- About this exercise: Give every non-blank line in the rows below as a JSON list of strings, one string per line.

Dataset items
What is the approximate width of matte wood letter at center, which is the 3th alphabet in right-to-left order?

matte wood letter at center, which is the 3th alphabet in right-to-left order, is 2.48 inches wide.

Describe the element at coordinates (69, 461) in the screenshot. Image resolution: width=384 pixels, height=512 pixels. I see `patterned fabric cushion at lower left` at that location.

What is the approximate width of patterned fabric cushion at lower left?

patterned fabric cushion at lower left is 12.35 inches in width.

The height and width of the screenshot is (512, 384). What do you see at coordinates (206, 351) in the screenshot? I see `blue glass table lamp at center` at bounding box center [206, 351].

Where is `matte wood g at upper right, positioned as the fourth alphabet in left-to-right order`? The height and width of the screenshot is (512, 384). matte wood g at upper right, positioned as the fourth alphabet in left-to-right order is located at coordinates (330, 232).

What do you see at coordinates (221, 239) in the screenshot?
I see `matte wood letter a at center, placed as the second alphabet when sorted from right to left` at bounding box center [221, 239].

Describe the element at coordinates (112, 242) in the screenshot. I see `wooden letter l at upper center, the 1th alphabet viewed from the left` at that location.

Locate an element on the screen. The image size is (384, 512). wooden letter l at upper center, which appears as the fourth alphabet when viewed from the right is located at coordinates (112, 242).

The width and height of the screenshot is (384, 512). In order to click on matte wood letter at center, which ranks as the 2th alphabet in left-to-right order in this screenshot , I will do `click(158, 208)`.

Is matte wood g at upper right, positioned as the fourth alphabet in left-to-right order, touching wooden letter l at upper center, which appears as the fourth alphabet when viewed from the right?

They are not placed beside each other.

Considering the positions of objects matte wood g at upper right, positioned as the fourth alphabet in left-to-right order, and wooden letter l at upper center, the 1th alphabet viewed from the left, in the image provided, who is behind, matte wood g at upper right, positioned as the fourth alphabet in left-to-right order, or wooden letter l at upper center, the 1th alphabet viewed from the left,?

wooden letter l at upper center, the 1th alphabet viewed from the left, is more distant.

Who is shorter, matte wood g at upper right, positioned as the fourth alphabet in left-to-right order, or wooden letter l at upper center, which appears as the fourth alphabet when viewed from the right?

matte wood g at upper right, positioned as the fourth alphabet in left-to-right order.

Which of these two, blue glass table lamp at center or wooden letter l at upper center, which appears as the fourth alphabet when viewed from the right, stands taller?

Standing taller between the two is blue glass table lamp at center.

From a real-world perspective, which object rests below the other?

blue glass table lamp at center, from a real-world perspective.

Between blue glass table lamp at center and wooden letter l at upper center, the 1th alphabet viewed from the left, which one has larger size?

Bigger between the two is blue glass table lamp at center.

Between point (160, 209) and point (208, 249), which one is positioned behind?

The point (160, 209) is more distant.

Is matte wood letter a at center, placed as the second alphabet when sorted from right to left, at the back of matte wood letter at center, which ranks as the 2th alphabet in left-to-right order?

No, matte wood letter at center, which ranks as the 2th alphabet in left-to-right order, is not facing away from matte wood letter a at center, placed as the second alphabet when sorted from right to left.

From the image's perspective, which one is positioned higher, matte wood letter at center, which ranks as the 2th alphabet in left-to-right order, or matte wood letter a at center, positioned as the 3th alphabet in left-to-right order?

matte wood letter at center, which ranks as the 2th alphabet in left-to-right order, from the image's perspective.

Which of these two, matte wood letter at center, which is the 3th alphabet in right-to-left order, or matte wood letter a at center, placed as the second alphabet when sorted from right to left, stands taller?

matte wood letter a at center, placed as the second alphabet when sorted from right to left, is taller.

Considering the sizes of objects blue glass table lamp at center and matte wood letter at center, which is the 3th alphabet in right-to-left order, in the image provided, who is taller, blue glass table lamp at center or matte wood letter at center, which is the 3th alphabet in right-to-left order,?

- Exercise solution:
[
  "What is the approximate width of matte wood letter at center, which is the 3th alphabet in right-to-left order?",
  "matte wood letter at center, which is the 3th alphabet in right-to-left order, is 2.48 inches wide.",
  "Describe the element at coordinates (69, 461) in the screenshot. Image resolution: width=384 pixels, height=512 pixels. I see `patterned fabric cushion at lower left` at that location.",
  "What is the approximate width of patterned fabric cushion at lower left?",
  "patterned fabric cushion at lower left is 12.35 inches in width.",
  "The height and width of the screenshot is (512, 384). What do you see at coordinates (206, 351) in the screenshot? I see `blue glass table lamp at center` at bounding box center [206, 351].",
  "Where is `matte wood g at upper right, positioned as the fourth alphabet in left-to-right order`? The height and width of the screenshot is (512, 384). matte wood g at upper right, positioned as the fourth alphabet in left-to-right order is located at coordinates (330, 232).",
  "What do you see at coordinates (221, 239) in the screenshot?",
  "I see `matte wood letter a at center, placed as the second alphabet when sorted from right to left` at bounding box center [221, 239].",
  "Describe the element at coordinates (112, 242) in the screenshot. I see `wooden letter l at upper center, the 1th alphabet viewed from the left` at that location.",
  "Locate an element on the screen. The image size is (384, 512). wooden letter l at upper center, which appears as the fourth alphabet when viewed from the right is located at coordinates (112, 242).",
  "The width and height of the screenshot is (384, 512). In order to click on matte wood letter at center, which ranks as the 2th alphabet in left-to-right order in this screenshot , I will do `click(158, 208)`.",
  "Is matte wood g at upper right, positioned as the fourth alphabet in left-to-right order, touching wooden letter l at upper center, which appears as the fourth alphabet when viewed from the right?",
  "They are not placed beside each other.",
  "Considering the positions of objects matte wood g at upper right, positioned as the fourth alphabet in left-to-right order, and wooden letter l at upper center, the 1th alphabet viewed from the left, in the image provided, who is behind, matte wood g at upper right, positioned as the fourth alphabet in left-to-right order, or wooden letter l at upper center, the 1th alphabet viewed from the left,?",
  "wooden letter l at upper center, the 1th alphabet viewed from the left, is more distant.",
  "Who is shorter, matte wood g at upper right, positioned as the fourth alphabet in left-to-right order, or wooden letter l at upper center, which appears as the fourth alphabet when viewed from the right?",
  "matte wood g at upper right, positioned as the fourth alphabet in left-to-right order.",
  "Which of these two, blue glass table lamp at center or wooden letter l at upper center, which appears as the fourth alphabet when viewed from the right, stands taller?",
  "Standing taller between the two is blue glass table lamp at center.",
  "From a real-world perspective, which object rests below the other?",
  "blue glass table lamp at center, from a real-world perspective.",
  "Between blue glass table lamp at center and wooden letter l at upper center, the 1th alphabet viewed from the left, which one has larger size?",
  "Bigger between the two is blue glass table lamp at center.",
  "Between point (160, 209) and point (208, 249), which one is positioned behind?",
  "The point (160, 209) is more distant.",
  "Is matte wood letter a at center, placed as the second alphabet when sorted from right to left, at the back of matte wood letter at center, which ranks as the 2th alphabet in left-to-right order?",
  "No, matte wood letter at center, which ranks as the 2th alphabet in left-to-right order, is not facing away from matte wood letter a at center, placed as the second alphabet when sorted from right to left.",
  "From the image's perspective, which one is positioned higher, matte wood letter at center, which ranks as the 2th alphabet in left-to-right order, or matte wood letter a at center, positioned as the 3th alphabet in left-to-right order?",
  "matte wood letter at center, which ranks as the 2th alphabet in left-to-right order, from the image's perspective.",
  "Which of these two, matte wood letter at center, which is the 3th alphabet in right-to-left order, or matte wood letter a at center, placed as the second alphabet when sorted from right to left, stands taller?",
  "matte wood letter a at center, placed as the second alphabet when sorted from right to left, is taller.",
  "Considering the sizes of objects blue glass table lamp at center and matte wood letter at center, which is the 3th alphabet in right-to-left order, in the image provided, who is taller, blue glass table lamp at center or matte wood letter at center, which is the 3th alphabet in right-to-left order,?"
]